**TASK TO CARRY OUT**
Copy the items word for word, from the very beginning up to and including the line that contains "The brown rice at center is".

Collected data
☆ ☆ ☆ ☆ ☆ ☆ ☆
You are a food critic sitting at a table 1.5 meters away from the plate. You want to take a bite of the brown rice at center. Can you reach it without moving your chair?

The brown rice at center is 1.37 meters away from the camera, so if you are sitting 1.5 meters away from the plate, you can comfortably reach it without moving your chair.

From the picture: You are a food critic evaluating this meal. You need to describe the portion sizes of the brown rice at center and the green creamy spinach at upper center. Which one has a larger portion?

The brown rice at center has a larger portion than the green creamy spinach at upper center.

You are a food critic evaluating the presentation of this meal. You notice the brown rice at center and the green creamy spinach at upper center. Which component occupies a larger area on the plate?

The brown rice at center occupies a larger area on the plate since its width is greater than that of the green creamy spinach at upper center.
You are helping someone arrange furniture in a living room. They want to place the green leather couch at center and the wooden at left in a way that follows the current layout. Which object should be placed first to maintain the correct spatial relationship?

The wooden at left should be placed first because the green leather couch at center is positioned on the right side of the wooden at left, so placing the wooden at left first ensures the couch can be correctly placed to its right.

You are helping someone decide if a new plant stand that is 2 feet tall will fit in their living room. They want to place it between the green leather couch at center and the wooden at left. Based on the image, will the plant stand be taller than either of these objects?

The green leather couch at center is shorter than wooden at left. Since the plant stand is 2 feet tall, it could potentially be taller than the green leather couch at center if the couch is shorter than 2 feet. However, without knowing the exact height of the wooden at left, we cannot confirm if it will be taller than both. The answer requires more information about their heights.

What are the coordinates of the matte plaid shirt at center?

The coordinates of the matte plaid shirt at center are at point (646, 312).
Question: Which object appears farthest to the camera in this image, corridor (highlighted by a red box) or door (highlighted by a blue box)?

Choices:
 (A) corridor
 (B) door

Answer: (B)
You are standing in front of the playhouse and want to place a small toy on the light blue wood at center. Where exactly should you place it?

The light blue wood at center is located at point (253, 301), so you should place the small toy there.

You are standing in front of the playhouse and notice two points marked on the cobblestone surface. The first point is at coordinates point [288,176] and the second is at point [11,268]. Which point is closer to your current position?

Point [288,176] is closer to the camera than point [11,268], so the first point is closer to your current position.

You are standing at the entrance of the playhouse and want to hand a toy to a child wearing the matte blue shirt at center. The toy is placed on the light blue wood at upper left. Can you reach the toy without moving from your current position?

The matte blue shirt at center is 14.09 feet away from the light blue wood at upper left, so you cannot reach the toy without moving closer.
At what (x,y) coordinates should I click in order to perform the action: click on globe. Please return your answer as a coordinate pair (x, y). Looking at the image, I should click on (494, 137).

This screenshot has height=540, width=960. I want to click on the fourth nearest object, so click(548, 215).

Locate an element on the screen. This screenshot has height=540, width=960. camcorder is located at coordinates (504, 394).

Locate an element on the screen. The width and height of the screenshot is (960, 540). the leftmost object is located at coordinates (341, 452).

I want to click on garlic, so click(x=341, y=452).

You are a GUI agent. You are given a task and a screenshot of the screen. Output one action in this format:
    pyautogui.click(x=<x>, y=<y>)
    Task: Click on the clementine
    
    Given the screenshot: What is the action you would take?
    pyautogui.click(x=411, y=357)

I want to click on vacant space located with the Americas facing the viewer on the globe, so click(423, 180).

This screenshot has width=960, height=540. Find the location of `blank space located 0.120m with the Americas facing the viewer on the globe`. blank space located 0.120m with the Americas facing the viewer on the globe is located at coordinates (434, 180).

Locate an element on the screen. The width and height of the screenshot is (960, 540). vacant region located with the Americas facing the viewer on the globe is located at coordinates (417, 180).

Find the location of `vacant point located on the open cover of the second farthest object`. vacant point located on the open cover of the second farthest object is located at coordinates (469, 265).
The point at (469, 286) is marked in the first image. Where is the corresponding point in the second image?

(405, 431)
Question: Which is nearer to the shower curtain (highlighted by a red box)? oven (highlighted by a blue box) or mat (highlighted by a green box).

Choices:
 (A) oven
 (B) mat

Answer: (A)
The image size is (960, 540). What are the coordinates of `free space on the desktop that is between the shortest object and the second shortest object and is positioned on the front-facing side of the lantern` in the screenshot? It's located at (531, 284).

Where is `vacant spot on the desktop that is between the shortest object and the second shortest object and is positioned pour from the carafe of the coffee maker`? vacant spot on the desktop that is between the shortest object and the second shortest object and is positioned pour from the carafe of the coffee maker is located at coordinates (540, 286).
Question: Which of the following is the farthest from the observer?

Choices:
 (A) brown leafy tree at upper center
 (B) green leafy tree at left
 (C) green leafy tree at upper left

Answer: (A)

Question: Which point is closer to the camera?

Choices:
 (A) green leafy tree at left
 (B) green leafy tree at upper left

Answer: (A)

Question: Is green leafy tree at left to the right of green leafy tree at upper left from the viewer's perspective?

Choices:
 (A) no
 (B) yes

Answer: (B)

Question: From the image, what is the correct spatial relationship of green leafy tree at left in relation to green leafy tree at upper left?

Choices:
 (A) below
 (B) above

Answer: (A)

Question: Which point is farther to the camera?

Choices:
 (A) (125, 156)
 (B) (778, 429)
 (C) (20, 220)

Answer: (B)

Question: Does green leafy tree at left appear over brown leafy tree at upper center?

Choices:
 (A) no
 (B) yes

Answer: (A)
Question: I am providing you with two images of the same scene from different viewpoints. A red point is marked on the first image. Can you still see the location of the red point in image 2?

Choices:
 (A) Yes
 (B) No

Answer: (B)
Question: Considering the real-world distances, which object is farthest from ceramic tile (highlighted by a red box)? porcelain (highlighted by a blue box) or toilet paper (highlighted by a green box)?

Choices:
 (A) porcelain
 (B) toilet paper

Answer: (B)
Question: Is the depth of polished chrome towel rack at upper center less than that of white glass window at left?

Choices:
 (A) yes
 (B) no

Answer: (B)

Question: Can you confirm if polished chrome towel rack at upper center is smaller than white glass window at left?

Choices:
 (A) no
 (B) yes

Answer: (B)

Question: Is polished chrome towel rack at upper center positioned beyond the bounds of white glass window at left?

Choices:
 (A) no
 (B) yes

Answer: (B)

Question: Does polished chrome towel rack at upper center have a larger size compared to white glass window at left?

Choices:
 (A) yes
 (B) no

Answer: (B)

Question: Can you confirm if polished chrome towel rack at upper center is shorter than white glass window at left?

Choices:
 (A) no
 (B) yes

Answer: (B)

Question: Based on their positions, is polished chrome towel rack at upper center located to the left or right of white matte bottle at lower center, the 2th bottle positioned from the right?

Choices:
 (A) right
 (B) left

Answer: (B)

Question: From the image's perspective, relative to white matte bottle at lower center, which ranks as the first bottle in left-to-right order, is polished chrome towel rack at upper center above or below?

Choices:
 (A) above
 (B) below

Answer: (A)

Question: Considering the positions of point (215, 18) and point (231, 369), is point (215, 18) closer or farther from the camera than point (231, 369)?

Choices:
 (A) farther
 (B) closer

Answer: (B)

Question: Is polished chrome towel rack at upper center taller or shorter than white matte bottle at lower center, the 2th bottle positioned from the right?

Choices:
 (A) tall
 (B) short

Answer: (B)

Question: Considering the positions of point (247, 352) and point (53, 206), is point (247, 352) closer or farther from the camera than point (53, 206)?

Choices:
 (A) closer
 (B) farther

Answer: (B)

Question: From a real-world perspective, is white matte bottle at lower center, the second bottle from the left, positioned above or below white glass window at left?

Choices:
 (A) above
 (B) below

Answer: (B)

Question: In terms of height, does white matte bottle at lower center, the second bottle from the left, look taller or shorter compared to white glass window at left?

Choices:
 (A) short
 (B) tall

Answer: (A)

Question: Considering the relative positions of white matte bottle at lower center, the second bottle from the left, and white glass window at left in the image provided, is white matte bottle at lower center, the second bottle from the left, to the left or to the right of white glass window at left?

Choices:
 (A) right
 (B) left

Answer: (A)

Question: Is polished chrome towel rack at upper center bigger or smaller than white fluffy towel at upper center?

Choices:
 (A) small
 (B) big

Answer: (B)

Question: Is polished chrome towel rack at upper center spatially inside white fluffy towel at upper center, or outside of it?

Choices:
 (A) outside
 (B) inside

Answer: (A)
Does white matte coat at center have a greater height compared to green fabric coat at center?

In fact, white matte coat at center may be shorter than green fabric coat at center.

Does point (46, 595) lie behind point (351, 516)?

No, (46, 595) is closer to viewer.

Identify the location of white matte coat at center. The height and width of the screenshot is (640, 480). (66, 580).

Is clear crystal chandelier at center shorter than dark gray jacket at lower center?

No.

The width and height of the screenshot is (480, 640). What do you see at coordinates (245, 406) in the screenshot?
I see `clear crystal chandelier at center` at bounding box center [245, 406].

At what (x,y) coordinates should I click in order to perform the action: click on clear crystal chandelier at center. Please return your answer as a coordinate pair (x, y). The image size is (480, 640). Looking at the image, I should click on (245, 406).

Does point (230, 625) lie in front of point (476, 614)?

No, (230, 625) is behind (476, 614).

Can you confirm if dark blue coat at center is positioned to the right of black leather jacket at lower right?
☆ ☆ ☆ ☆ ☆ ☆ ☆
**RESPONSE TO THIS TASK**
You are a food critic sitting at a table 1.5 meters away from the plate. You want to take a bite of the brown rice at center. Can you reach it without moving your chair?

The brown rice at center is 1.37 meters away from the camera, so if you are sitting 1.5 meters away from the plate, you can comfortably reach it without moving your chair.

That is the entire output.